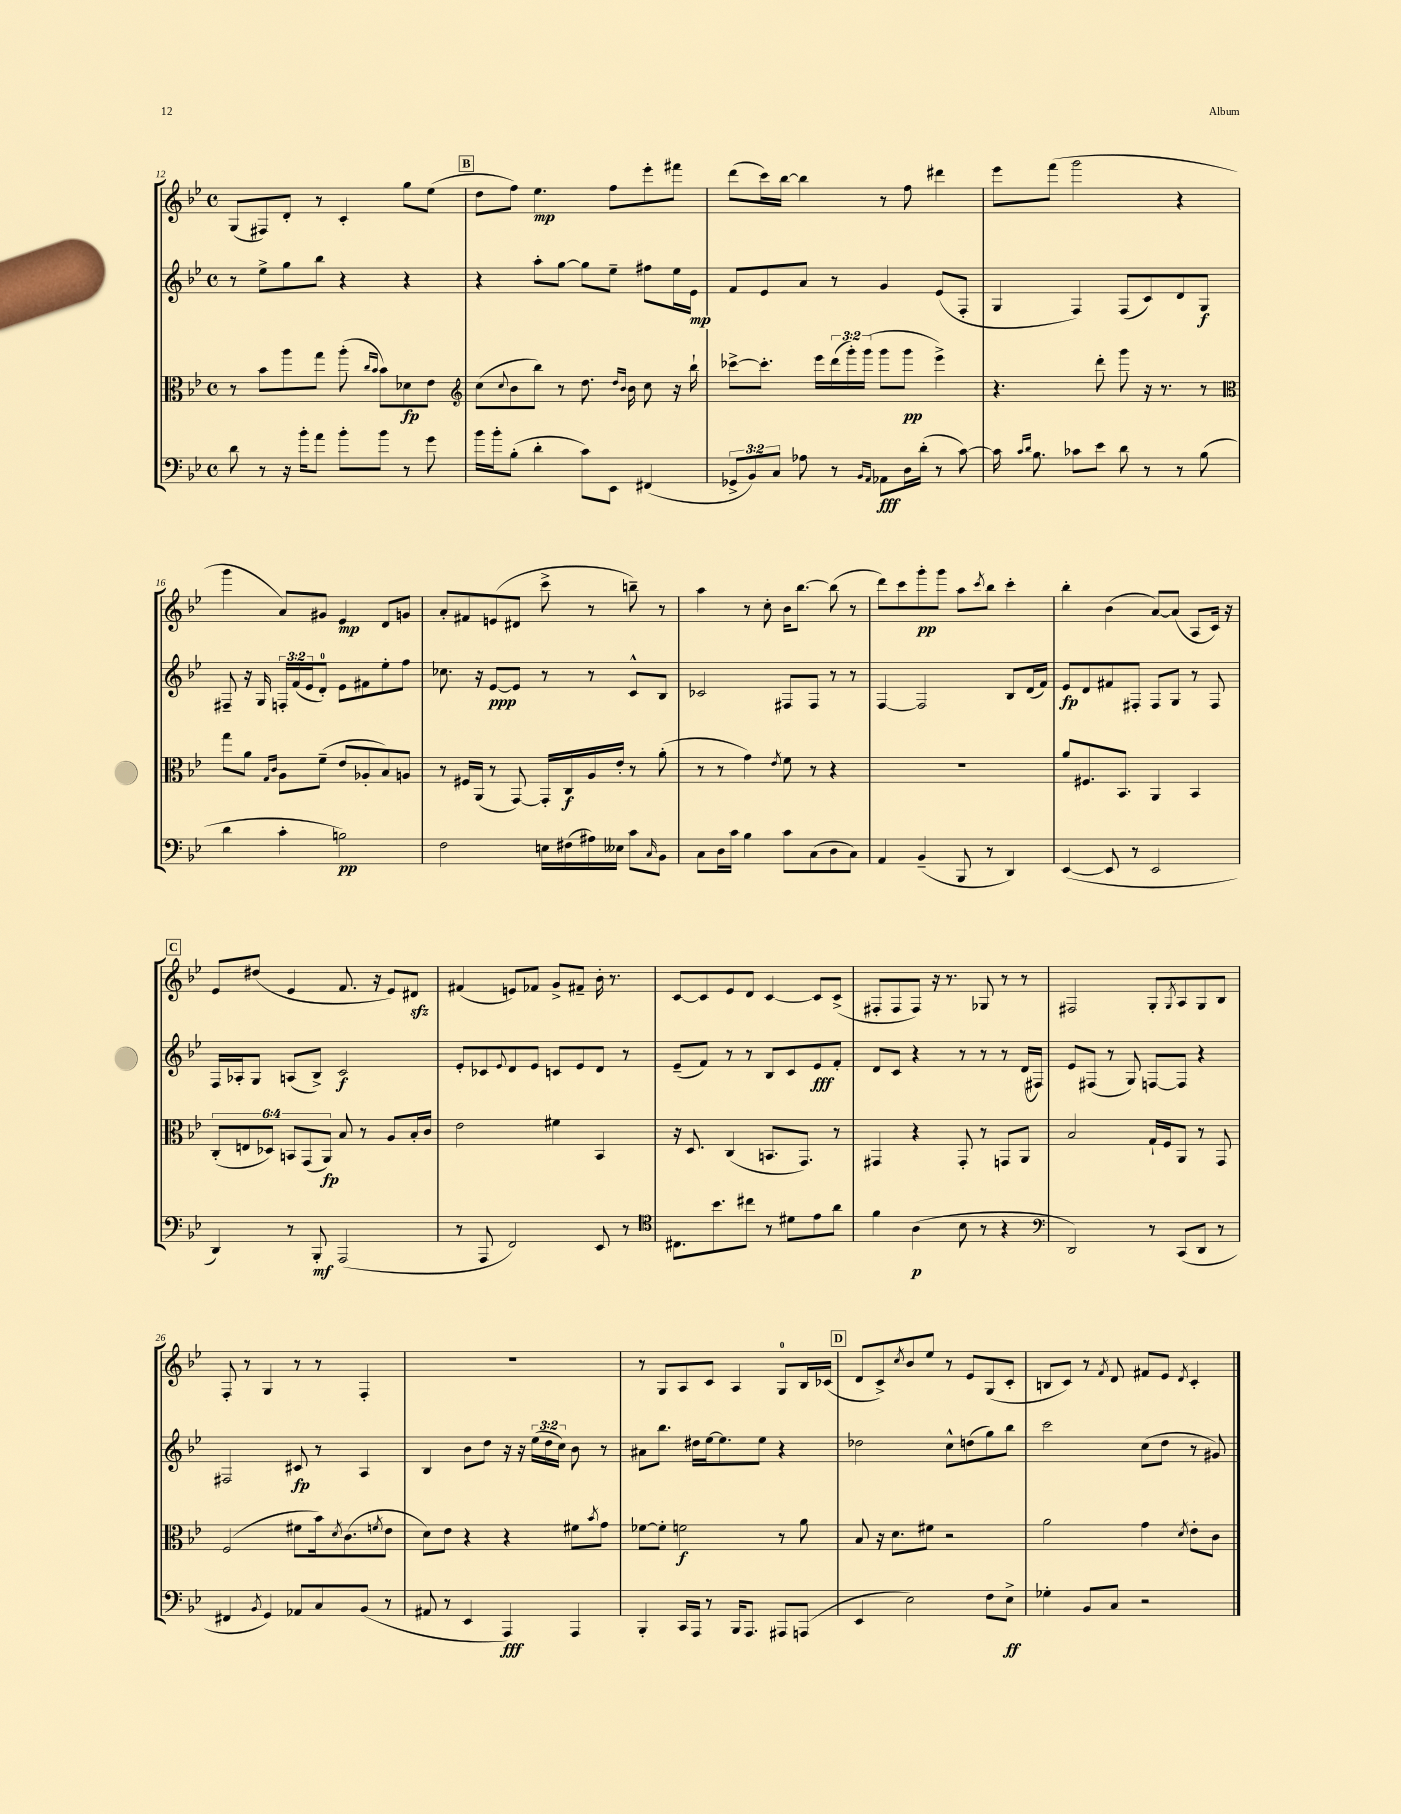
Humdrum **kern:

**kern	**dynam	**kern	**dynam	**kern	**dynam	**kern	**dynam
*part4	*part4	*part3	*part3	*part2	*part2	*part1	*part1
*staff4	*staff4	*staff3	*staff3	*staff2	*staff2	*staff1	*staff1
*clefF4	*	*clefC3	*	*clefG2	*	*clefG2	*
*k[b-e-]	*	*k[b-e-]	*	*k[b-e-]	*	*k[b-e-]	*
*M4/4	*	*M4/4	*	*M4/4	*	*M4/4	*
*met(c)	*	*met(c)	*	*met(c)	*	*met(c)	*
=12	=12	=12	=12	=12	=12	=12	=12
8d\	.	8r	.	8r	.	(8G/L	.
8r	.	8b-\L	.	8ee-^\L	.	8F#X/)	.
16r	.	8aa\	.	8gg\	.	8d'/J	.
16b-'\KL	.	.	.	.	.	.	.
8a\J	.	8gg\J	.	8bb-\J	.	8r	.
8b-'\L	.	(8aa'\	.	4r	.	4c'/	.
.	.	16qqcc/LL	.	.	.	.	.
.	.	16qqb-/JJ	.	.	.	.	.
8b-\J	.	8b-\L)	.	.	.	.	.
8r	.	8d-X\	fp	4r	.	8gg\L	.
8g\	.	8e-\J	.	.	.	(8ee-\J	.
!!LO:REH:place=s1:t=B
=13	=13	=13	=13	=13	=13	=13	=13
*	*	*clefG2	*	*	*	*	*
16b-\LL	.	(8cc\L	.	4r	.	8dd\L	.
16b-'\J	.	.	.	.	.	.	.
.	.	8qqcc/	.	.	.	.	.
(8B-'\J	.	8b-\	.	.	.	8ff\J)	.
4d'\	.	8bb-\J)	.	8aa'\L	.	4.ee-\	mp
.	.	8r	.	[8gg\J	.	.	.
8c\L)	.	8.dd\	.	8gg\L]	.	.	.
8EE-\J	.	.	.	8ee-~\J	.	8ff\L	.
.	.	16qqdd/LL	.	.	.	.	.
.	.	16qqb-/JJ	.	.	.	.	.
.	.	16b-\	.	.	.	.	.
(4FF#X/	.	8cc\	.	8ff#X\L	.	8eee-'\	.
.	.	16r	.	16ee-\L	.	8fff#X\J	.
.	.	16bb-`\	.	16e-\JJ	mp	.	.
=14	=14	=14	=14	=14	=14	=14	=14
12GG-X^/L	.	[8ccc-X^\L	.	8f/L	.	(8ddd\L	.
12BB-/)	.	.	.	.	.	.	.
.	.	8.ccc-'\J]	.	8e-/	.	16ccc\L)	.
12C/J	.	.	.	.	.	.	.
.	.	.	.	.	.	[16bb-\JJ	.
8A-X\	.	.	.	8a/J	.	4bb-\]	.
.	.	16eee-\LL	.	.	.	.	.
8r	.	(24ddd\	.	8r	.	.	.
.	.	24ggg'\)	.	.	.	.	.
.	.	(24ggg\JJ	.	.	.	.	.
16qqBB-/LL	.	.	.	.	.	.	.
16qqAA/JJ	.	.	.	.	.	.	.
8AA-X\L	fff	8ggg\L	.	4g/	.	8r	.
16D\L	.	8ggg\J	pp	.	.	8ff\	.
(16d'\JJ	.	.	.	.	.	.	.
8r	.	4eee-^\)	.	(8e-/L	.	4ddd#X\	.
[8c\)	.	.	.	8F'/J	.	.	.
=15	=15	=15	=15	=15	=15	=15	=15
16c\]	.	4.r	.	4G/	.	8eee-\L	.
16qqc/LL	.	.	.	.	.	.	.
16qqd/JJ	.	.	.	.	.	.	.
8.B-\	.	.	.	.	.	.	.
.	.	.	.	.	.	(8fff\J	.
8c-X\L	.	.	.	4F/)	.	2ggg\	.
8e-\J	.	8ddd'\	.	.	.	.	.
8d\	.	8ggg\	.	(8F/L	.	.	.
8r	.	16r	.	8c/)	.	.	.
.	.	8.r	.	.	.	.	.
8r	.	.	.	8d/	.	4r	.
(8B-\	.	8r	.	8G/J	f	.	.
!!LO:LB:g=z
=16	=16	=16	=16	=16	=16	=16	=16
*	*	*clefC3	*	*	*	*	*
4d\	.	8gg\L	.	8F#X~/	.	4ggg\	.
.	.	8a\J	.	16r	.	.	.
.	.	.	.	16G/	.	.	.
.	.	16qqG/LL	.	.	.	.	.
.	.	16qqc/JJ	.	.	.	.	.
4c'\	.	8A\L	.	24Fn'/LL	.	8a/L)	.
.	.	.	.	(24f/	.	.	.
.	.	.	.	24e-/J	.	.	.
.	.	(8f~\J	.	8d'/J)	.	8g#X/J	.
2Bn\)	pp	8e-/L	.	8e-\L	.	4e-/	mp
.	.	8A-X'/	.	8f#X\	.	.	.
.	.	8B-/)	.	8ee-'\	.	8d/L	.
.	.	8An/J	.	8ff\J	.	8gn/J	.
=17	=17	=17	=17	=17	=17	=17	=17
2F\	.	8r	.	8.cc-X\	.	8a'/L	.
.	.	16F#X/LL	.	.	.	8f#X/	.
.	.	(16AA/JJ	.	16r	.	.	.
.	.	8r	.	[8e-/L	ppp	(8en/	.
.	.	[8GG/)	.	8e-/J]	.	8d#X/J	.
16En\LL	.	16GG'/LL]	.	8r	.	8ccc^\	.
(16F#X\	.	16C/	f	.	.	.	.
16A#X\)	.	16A/	.	8r	.	8r	.
16E--X\JJ	.	16e-'/JJ	.	.	.	.	.
8c\L	.	8r	.	8c^^/L	.	8bbn~\)	.
16qqC/	.	.	.	.	.	.	.
8BB-\J	.	(8a'\	.	8B-/J	.	8r	.
=18	=18	=18	=18	=18	=18	=18	=18
8C\L	.	8r	.	2c-X/	.	4aa\	.
16D\L	.	8r	.	.	.	.	.
16c\JJ	.	.	.	.	.	.	.
4B-\	.	4g\)	.	.	.	8r	.
.	.	.	.	.	.	8cc'\	.
.	.	8qe-/	.	.	.	.	.
8c\L	.	8f\	.	8F#X/L	.	16b-\KL	.
.	.	.	.	.	.	[8.bb-\J	.
(8C\	.	8r	.	8F#/J	.	.	.
8D\	.	4r	.	8r	.	(8bb-\]	.
8C\J)	.	.	.	8r	.	8r	.
=19	=19	=19	=19	=19	=19	=19	=19
4AA/	.	1r	.	[4F/	.	8ddd\L)	.
.	.	.	.	.	.	8ccc\	.
(4BB-~/	.	.	.	2F/]	.	8ggg'\	pp
.	.	.	.	.	.	8ggg\J	.
8BBB-/	.	.	.	.	.	8aa\L	.
.	.	.	.	.	.	8qccc/	.
8r	.	.	.	.	.	8bb-\J	.
4DD/)	.	.	.	8B-/L	.	4ccc'\	.
.	.	.	.	(16d/L	.	.	.
.	.	.	.	16f/JJ)	.	.	.
=20	=20	=20	=20	=20	=20	=20	=20
([4EE-/	.	8a/L	.	8e-/L	fp	4bb-'\	.
.	.	8.F#X/	.	8d/	.	.	.
8EE-/]	.	.	.	8f#X/	.	(4b-\	.
.	.	8.BB-/J	.	.	.	.	.
8r	.	.	.	8F#X'/J	.	.	.
2EE-/	.	4AA/	.	8F#/L	.	[8a/L)	.
.	.	.	.	8G/J	.	(8a/J]	.
.	.	4BB-/	.	8r	.	8A/L	.
.	.	.	.	8F#/	.	16c/Jk)	.
.	.	.	.	.	.	16r	.
!!LO:LB:g=z
!!LO:REH:place=s1:t=C
=21	=21	=21	=21	=21	=21	=21	=21
4DD/)	.	(12C'/L	.	16F/LL	.	8e-/L	.
.	.	.	.	16A-X'/J	.	.	.
.	.	12En/	.	.	.	.	.
.	.	.	.	8G/J	.	(8dd#X/J	.
.	.	12D-X/J)	.	.	.	.	.
8r	.	12BBn/L	.	(8An/L	.	4e-/	.
.	.	(12GG/	.	.	.	.	.
8BBB-'/	mf	.	.	8B-^/J)	.	.	.
.	.	12AA/J)	fp	.	.	.	.
(2AAA/	.	8B-/	.	2c/	f	8.f/	.
.	.	8r	.	.	.	.	.
.	.	.	.	.	.	16r	.
.	.	8A/L	.	.	.	8e-/L)	.
.	.	16B-'/L	.	.	.	8d#Xzz/J	.
.	.	16c/JJ	.	.	.	.	.
=22	=22	=22	=22	=22	=22	=22	=22
8r	.	2e-\	.	8e-'/L	.	(4f#X/	.
8AAA/	.	.	.	8c-X/	.	.	.
.	.	.	.	8qqe-/	.	.	.
2FF/)	.	.	.	8d/	.	8en/L)	.
.	.	.	.	8e-/J	.	8f-X/J	.
.	.	4f#X\	.	8cn/L	.	8g^/L	.
.	.	.	.	8e-/	.	8f#X~/J	.
8EE-/	.	4BB-/	.	8d/J	.	16b-'\	.
.	.	.	.	.	.	8.r	.
8r	.	.	.	8r	.	.	.
=23	=23	=23	=23	=23	=23	=23	=23
*clefC4	*	*	*	*	*	*	*
8.C#X\L	.	16r	.	(8e-~/L	.	[8c/L	.
.	.	8.D/	.	.	.	.	.
.	.	.	.	8f/J)	.	8c/]	.
8.b-\	.	.	.	.	.	.	.
.	.	(4C/	.	8r	.	8e-/	.
8cc#X\J	.	.	.	8r	.	8d/J	.
8r	.	8.BBn/L	.	8B-/L	.	[4c/	.
8d#X\L	.	.	.	8c/	.	.	.
.	.	8.GG/J)	.	.	.	.	.
8e-\	.	.	.	8e-/	fff	8c/L]	.
8a\J	.	8r	.	8f'/J	.	(8c^/J	.
=24	=24	=24	=24	=24	=24	=24	=24
4f\	.	4GG#X/	.	8d/L	.	8F#X'/L	.
.	.	.	.	8c/J	.	8F#/	.
(4A\	p	4r	.	4r	.	8F#/J)	.
.	.	.	.	.	.	16r	.
.	.	.	.	.	.	8.r	.
8B-\	.	8GG#'/	.	8r	.	.	.
8r	.	8r	.	8r	.	8G-X/	.
4r	.	8GGn/L	.	8r	.	8r	.
.	.	8AA/J	.	(16d/LL	.	8r	.
.	.	.	.	16F#X/JJ)	.	.	.
=25	=25	=25	=25	=25	=25	=25	=25
*clefF4	*	*	*	*	*	*	*
2DD/)	.	2B-/	.	8e-/L	.	2F#X/	.
.	.	.	.	(8F#X/J	.	.	.
.	.	.	.	8r	.	.	.
.	.	.	.	8G/)	.	.	.
8r	.	16G`/LL	.	[8Fn/L	.	8G'/L	.
.	.	16F/J	.	.	.	.	.
.	.	.	.	.	.	8qG/	.
(8CC/L	.	8AA/J	.	8F/J]	.	8A/	.
8DD/J	.	8r	.	4r	.	8G/	.
8r	.	8GG/	.	.	.	8B-/J	.
!!LO:LB:g=z
=26	=26	=26	=26	=26	=26	=26	=26
4FF#X/	.	(2F/	.	2F#X/	.	8F'/	.
.	.	.	.	.	.	8r	.
8qBB-/	.	.	.	.	.	.	.
4GG/)	.	.	.	.	.	4G/	.
8AA-X/L	.	8f#X\L	.	8c#X/	fp	8r	.
8C/	.	16b-\k)	.	8r	.	8r	.
.	.	8qd/	.	.	.	.	.
.	.	(8.c\	.	.	.	.	.
(8BB-/J	.	.	.	4A/	.	4F'/	.
.	.	8qfn/	.	.	.	.	.
8r	.	8e-\J	.	.	.	.	.
=27	=27	=27	=27	=27	=27	=27	=27
8AA#X/	.	8d\L)	.	4B-/	.	1r	.
8r	.	8e-\J	.	.	.	.	.
4EE-/	.	4r	.	8b-\L	.	.	.
.	.	.	.	8dd\J	.	.	.
4AAA/)	fff	4r	.	16r	.	.	.
.	.	.	.	16r	.	.	.
.	.	.	.	(24ee-\LL	.	.	.
.	.	.	.	24dd\	.	.	.
.	.	.	.	24cc\JJ)	.	.	.
4AAA/	.	8f#X\L	.	8b-\	.	.	.
.	.	8qb-/	.	.	.	.	.
.	.	8g\J	.	8r	.	.	.
=28	=28	=28	=28	=28	=28	=28	=28
4BBB-'/	.	[8f-X\L	.	8a#X\L	.	8r	.
.	.	8f-'\J]	.	8.bb-\J	.	8G/L	.
16CC/LL	.	2fn\	f	.	.	8A/	.
16AAA/JJ	.	.	.	16dd#X\LL	.	.	.
8r	.	.	.	[16ee-\J	.	8c/J	.
.	.	.	.	8.ee-\]	.	.	.
16BBB-/KL	.	.	.	.	.	4A/	.
8.AAA/J	.	.	.	.	.	.	.
.	.	.	.	8ee-\J	.	.	.
8AAA#X/L	.	8r	.	4r	.	8G/L	.
(8AAAn/J	.	8a\	.	.	.	16B-/L	.
.	.	.	.	.	.	(16c-X/JJ	.
!!LO:REH:place=s1:t=D
=29	=29	=29	=29	=29	=29	=29	=29
4EE-/	.	8B-/	.	2dd-X\	.	8d/L	.
.	.	16r	.	.	.	8c^/)	.
.	.	8.d\L	.	.	.	.	.
.	.	.	.	.	.	8qcc/	.
2E-\)	.	.	.	.	.	8b-/	.
.	.	8f#X\J	.	.	.	8ee-/J	.
.	.	2r	.	8cc^^\L	.	8r	.
.	.	.	.	(8ddn\	.	8e-/L	.
8F\L	.	.	.	8gg\)	.	(8G/	.
8E-^\J	ff	.	.	8bb-\J	.	8c'/J	.
=30	=30	=30	=30	=30	=30	=30	=30
4G-X'\	.	2a\	.	2ccc\	.	8Bn/L	.
.	.	.	.	.	.	8c/J)	.
8BB-/L	.	.	.	.	.	8r	.
.	.	.	.	.	.	8qf/	.
8C/J	.	.	.	.	.	8d/	.
2r	.	4g\	.	(8cc\L	.	8f#X/L	.
.	.	.	.	8dd\J	.	8e-/J	.
.	.	8qd/	.	.	.	8qd/	.
.	.	8e-'\L	.	8r	.	4c'/	.
.	.	8c\J	.	8g#X/)	.	.	.
==	==	==	==	==	==	==	==
*-	*-	*-	*-	*-	*-	*-	*-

▶ Goal:
Pull out every line of the listing above that contains the string "kern". Case counts.

▶ Final result:
Humdrum **kern:
**kern	**dynam	**kern	**dynam	**kern	**dynam	**kern	**dynam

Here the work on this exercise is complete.